[Coordinate-based change listings]
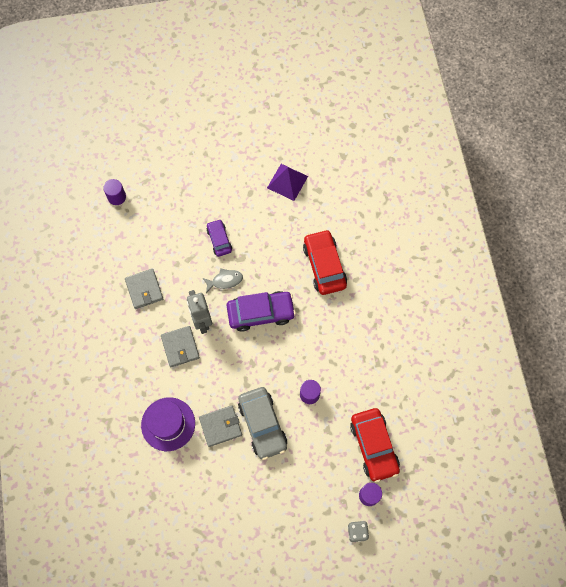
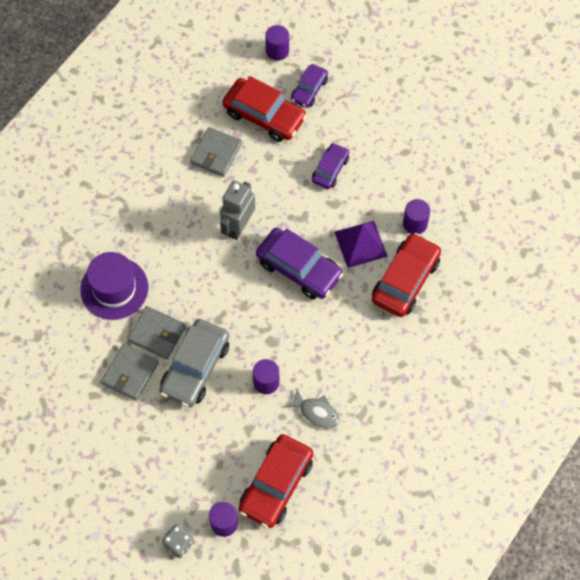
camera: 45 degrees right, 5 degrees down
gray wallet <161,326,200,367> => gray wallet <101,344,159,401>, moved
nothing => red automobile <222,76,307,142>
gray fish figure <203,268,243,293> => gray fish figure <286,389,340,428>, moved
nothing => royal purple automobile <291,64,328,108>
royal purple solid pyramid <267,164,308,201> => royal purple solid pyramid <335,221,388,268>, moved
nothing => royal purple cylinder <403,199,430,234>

YOUR GOAL »
Give back, word for word, only the lines from the one containing "nothing => red automobile <222,76,307,142>" through the closing line of the entries.

WRITTEN RESPONSE »
nothing => red automobile <222,76,307,142>
gray fish figure <203,268,243,293> => gray fish figure <286,389,340,428>, moved
nothing => royal purple automobile <291,64,328,108>
royal purple solid pyramid <267,164,308,201> => royal purple solid pyramid <335,221,388,268>, moved
nothing => royal purple cylinder <403,199,430,234>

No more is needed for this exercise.